What the exercise asks -
Where the records below show a line containing "R102: none -> 10k (AGND, N_22)", start copying; end with the line containing "SW1: switch (GND, U1/IO12)", and copy it too.

Data -
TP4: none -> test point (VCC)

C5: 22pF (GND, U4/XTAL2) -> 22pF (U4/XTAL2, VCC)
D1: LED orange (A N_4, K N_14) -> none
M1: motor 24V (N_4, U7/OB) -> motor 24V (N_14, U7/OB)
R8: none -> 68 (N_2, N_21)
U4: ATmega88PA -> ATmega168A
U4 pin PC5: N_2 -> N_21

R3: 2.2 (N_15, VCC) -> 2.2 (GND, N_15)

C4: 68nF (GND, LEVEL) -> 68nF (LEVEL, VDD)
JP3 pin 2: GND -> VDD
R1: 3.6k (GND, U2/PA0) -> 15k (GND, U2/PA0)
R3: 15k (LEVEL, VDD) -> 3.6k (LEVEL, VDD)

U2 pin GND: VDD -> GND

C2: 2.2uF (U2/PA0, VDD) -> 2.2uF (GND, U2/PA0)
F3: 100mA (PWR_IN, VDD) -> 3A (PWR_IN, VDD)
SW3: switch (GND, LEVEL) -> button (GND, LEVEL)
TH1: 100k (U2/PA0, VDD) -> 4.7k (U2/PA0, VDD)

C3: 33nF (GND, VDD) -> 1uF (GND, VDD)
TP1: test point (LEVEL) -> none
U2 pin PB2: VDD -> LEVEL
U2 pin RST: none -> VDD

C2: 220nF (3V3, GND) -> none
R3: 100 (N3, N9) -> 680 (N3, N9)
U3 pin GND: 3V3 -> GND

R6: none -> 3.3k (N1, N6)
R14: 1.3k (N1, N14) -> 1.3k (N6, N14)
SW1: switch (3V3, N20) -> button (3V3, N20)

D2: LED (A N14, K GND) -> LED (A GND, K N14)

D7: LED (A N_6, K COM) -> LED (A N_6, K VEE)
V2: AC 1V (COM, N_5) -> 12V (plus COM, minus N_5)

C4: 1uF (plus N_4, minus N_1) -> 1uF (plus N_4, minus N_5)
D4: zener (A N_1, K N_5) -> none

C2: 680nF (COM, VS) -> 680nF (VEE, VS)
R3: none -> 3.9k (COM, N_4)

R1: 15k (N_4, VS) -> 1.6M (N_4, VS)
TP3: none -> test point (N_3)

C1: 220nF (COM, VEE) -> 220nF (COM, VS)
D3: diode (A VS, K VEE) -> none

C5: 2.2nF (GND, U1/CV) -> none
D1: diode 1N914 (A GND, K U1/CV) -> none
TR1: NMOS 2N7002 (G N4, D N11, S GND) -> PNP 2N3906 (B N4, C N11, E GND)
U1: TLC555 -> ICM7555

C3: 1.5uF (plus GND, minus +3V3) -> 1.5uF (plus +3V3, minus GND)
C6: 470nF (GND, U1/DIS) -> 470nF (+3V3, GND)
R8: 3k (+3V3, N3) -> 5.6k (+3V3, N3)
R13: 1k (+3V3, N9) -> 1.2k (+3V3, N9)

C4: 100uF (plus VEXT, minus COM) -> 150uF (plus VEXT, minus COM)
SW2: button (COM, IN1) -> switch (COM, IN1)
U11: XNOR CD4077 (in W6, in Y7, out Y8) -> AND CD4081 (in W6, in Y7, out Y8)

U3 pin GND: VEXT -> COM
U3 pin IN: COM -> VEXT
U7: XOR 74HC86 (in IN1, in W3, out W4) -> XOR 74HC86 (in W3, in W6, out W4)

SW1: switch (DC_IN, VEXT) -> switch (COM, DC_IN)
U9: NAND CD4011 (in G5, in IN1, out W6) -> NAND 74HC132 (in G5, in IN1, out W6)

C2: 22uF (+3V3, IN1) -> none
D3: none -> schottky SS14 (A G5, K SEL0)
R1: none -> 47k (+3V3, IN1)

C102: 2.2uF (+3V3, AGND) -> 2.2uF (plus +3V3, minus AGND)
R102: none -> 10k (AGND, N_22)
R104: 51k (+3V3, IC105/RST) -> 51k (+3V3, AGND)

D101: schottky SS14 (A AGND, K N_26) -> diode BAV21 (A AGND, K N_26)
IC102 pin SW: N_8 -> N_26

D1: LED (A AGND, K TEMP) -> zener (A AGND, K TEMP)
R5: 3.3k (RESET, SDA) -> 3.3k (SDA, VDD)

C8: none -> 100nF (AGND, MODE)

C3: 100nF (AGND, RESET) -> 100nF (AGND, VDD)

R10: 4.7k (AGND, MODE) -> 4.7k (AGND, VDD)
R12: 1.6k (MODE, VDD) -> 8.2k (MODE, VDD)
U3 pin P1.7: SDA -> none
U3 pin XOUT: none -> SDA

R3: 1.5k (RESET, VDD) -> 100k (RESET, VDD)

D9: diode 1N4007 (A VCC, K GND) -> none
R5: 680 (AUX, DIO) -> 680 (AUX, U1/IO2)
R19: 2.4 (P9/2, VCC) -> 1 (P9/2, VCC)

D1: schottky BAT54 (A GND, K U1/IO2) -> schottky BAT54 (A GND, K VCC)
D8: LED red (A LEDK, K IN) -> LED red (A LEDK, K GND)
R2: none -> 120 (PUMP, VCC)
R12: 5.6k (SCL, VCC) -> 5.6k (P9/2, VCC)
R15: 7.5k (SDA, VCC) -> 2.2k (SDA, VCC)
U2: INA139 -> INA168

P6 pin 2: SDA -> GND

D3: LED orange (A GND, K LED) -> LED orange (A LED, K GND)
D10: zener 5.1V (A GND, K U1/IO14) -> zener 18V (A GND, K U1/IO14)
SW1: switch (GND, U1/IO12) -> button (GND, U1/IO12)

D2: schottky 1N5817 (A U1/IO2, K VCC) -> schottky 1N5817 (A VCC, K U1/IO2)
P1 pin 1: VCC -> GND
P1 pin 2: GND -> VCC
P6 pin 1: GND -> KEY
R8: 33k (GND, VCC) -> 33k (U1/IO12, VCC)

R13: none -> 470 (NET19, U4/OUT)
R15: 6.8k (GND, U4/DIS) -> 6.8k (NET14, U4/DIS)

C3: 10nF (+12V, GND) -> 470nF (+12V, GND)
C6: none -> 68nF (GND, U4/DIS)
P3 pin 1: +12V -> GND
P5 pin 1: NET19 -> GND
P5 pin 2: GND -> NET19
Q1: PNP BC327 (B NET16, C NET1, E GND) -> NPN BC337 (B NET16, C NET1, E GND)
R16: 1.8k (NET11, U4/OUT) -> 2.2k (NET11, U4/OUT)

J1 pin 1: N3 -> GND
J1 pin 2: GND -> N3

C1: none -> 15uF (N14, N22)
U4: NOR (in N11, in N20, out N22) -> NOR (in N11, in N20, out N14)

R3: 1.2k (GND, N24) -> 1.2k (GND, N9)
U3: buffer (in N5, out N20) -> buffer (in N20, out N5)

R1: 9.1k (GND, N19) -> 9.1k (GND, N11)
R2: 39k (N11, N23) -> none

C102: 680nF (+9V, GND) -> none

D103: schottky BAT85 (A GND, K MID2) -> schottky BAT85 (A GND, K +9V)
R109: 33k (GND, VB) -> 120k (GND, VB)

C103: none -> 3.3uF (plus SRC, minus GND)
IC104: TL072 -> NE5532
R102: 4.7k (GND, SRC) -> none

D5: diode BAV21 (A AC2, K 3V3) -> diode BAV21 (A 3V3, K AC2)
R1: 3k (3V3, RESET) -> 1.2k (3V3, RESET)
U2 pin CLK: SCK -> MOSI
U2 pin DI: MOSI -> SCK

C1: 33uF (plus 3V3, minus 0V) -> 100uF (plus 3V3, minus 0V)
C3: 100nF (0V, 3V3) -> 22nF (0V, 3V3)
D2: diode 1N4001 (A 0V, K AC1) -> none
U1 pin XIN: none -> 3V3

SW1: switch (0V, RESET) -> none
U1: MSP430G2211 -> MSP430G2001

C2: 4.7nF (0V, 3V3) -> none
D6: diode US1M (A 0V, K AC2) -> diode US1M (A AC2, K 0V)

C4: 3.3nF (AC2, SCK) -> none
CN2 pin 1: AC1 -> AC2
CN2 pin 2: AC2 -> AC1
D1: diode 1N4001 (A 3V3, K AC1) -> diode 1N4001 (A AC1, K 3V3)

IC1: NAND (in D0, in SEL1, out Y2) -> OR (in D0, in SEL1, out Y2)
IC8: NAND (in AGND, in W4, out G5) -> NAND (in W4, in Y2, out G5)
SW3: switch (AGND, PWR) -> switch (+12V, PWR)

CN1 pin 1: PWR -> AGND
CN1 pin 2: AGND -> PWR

Response to this task -
R102: none -> 10k (AGND, N_22)
R104: 51k (+3V3, IC105/RST) -> 51k (+3V3, AGND)

D101: schottky SS14 (A AGND, K N_26) -> diode BAV21 (A AGND, K N_26)
IC102 pin SW: N_8 -> N_26

D1: LED (A AGND, K TEMP) -> zener (A AGND, K TEMP)
R5: 3.3k (RESET, SDA) -> 3.3k (SDA, VDD)

C8: none -> 100nF (AGND, MODE)

C3: 100nF (AGND, RESET) -> 100nF (AGND, VDD)

R10: 4.7k (AGND, MODE) -> 4.7k (AGND, VDD)
R12: 1.6k (MODE, VDD) -> 8.2k (MODE, VDD)
U3 pin P1.7: SDA -> none
U3 pin XOUT: none -> SDA

R3: 1.5k (RESET, VDD) -> 100k (RESET, VDD)

D9: diode 1N4007 (A VCC, K GND) -> none
R5: 680 (AUX, DIO) -> 680 (AUX, U1/IO2)
R19: 2.4 (P9/2, VCC) -> 1 (P9/2, VCC)

D1: schottky BAT54 (A GND, K U1/IO2) -> schottky BAT54 (A GND, K VCC)
D8: LED red (A LEDK, K IN) -> LED red (A LEDK, K GND)
R2: none -> 120 (PUMP, VCC)
R12: 5.6k (SCL, VCC) -> 5.6k (P9/2, VCC)
R15: 7.5k (SDA, VCC) -> 2.2k (SDA, VCC)
U2: INA139 -> INA168

P6 pin 2: SDA -> GND

D3: LED orange (A GND, K LED) -> LED orange (A LED, K GND)
D10: zener 5.1V (A GND, K U1/IO14) -> zener 18V (A GND, K U1/IO14)
SW1: switch (GND, U1/IO12) -> button (GND, U1/IO12)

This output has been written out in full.